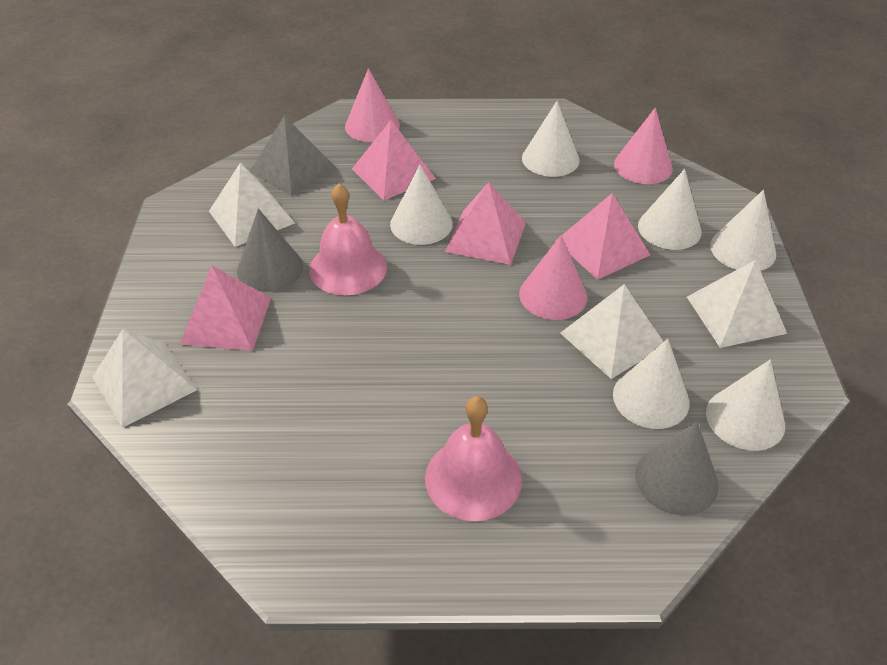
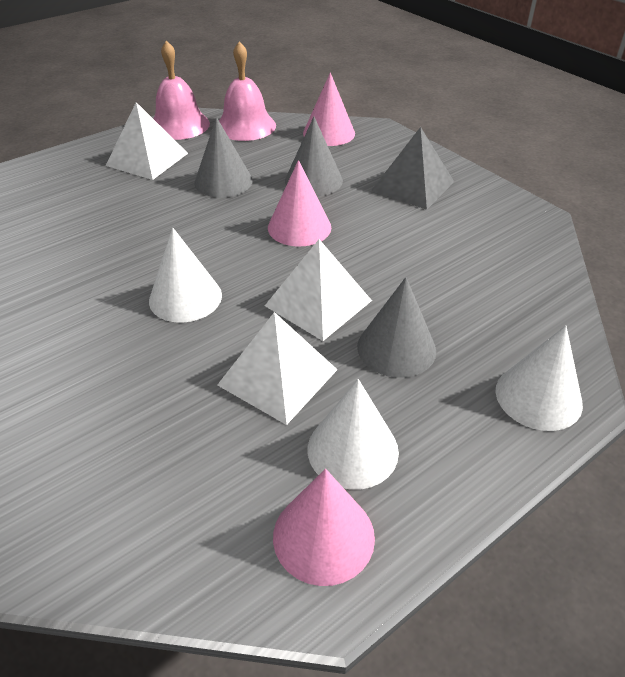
grey cone: 2 -> 3
pink pyramid: 4 -> 0
white cone: 6 -> 3
white pyramid: 4 -> 3

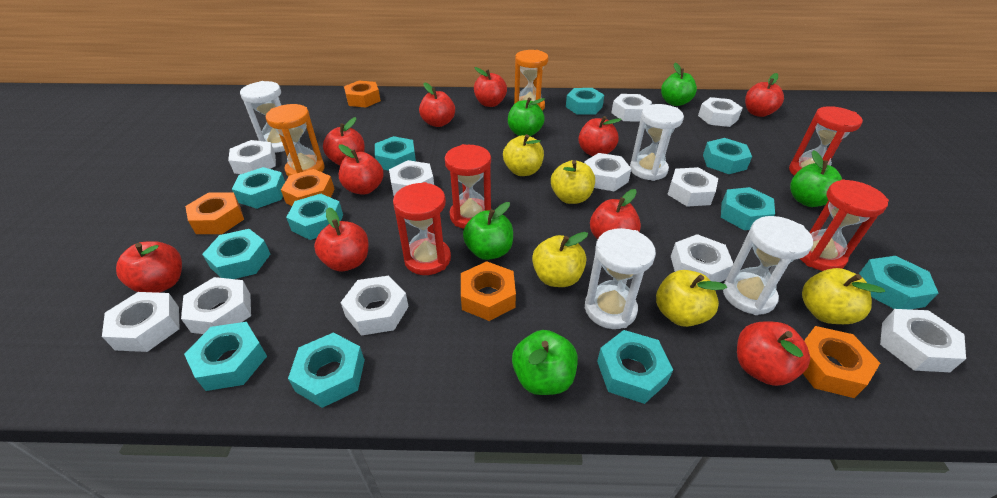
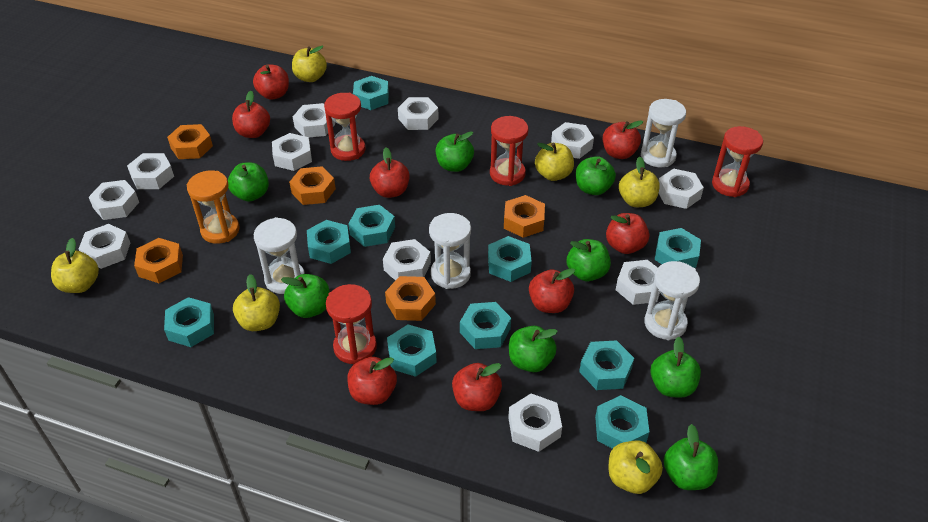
green apple: 5 -> 8
orange hourglass: 2 -> 1
red apple: 10 -> 8
turquoise nut: 11 -> 10
yellow apple: 5 -> 6

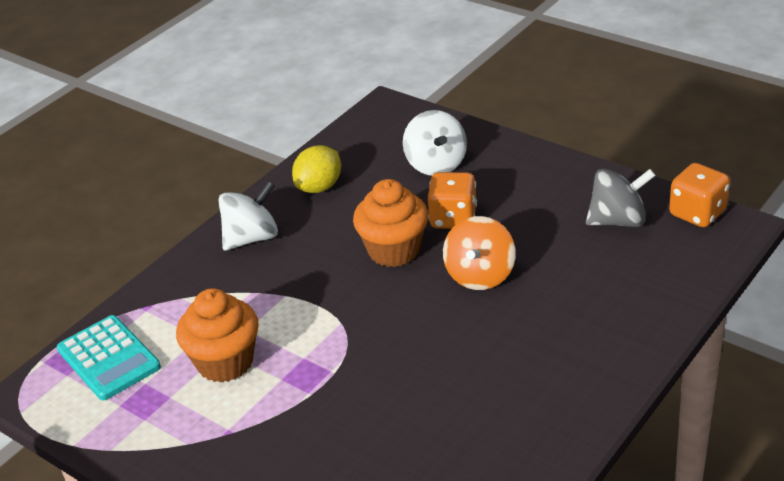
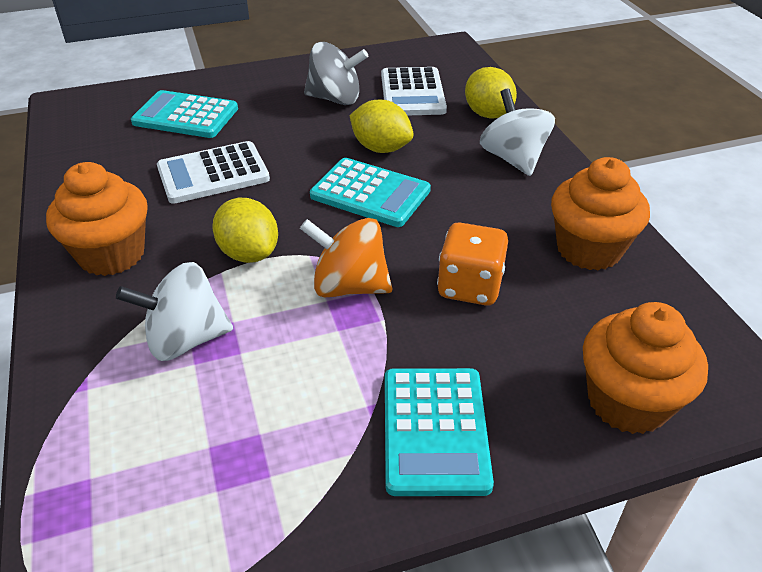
orange cupcake: 2 -> 3
orange dice: 2 -> 1
turquoise calculator: 1 -> 3
white calculator: 0 -> 2
yellow lemon: 1 -> 3

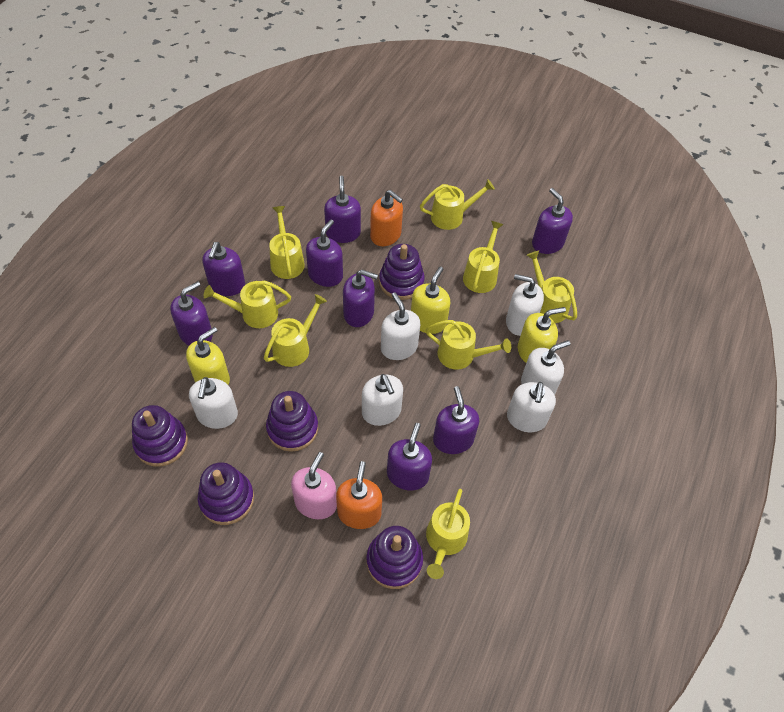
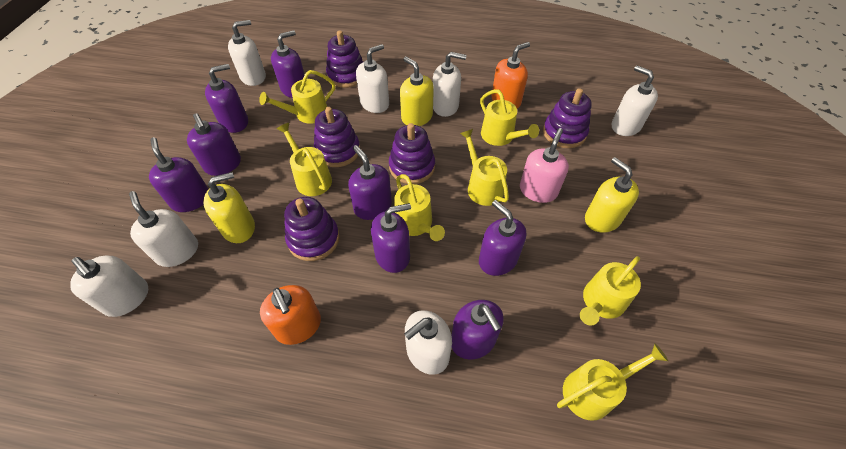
white soap dispenser: 6 -> 7
yellow watering can: 8 -> 7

===============

Compute the number of lines above that contain the string "orange". Reply with that value only.

3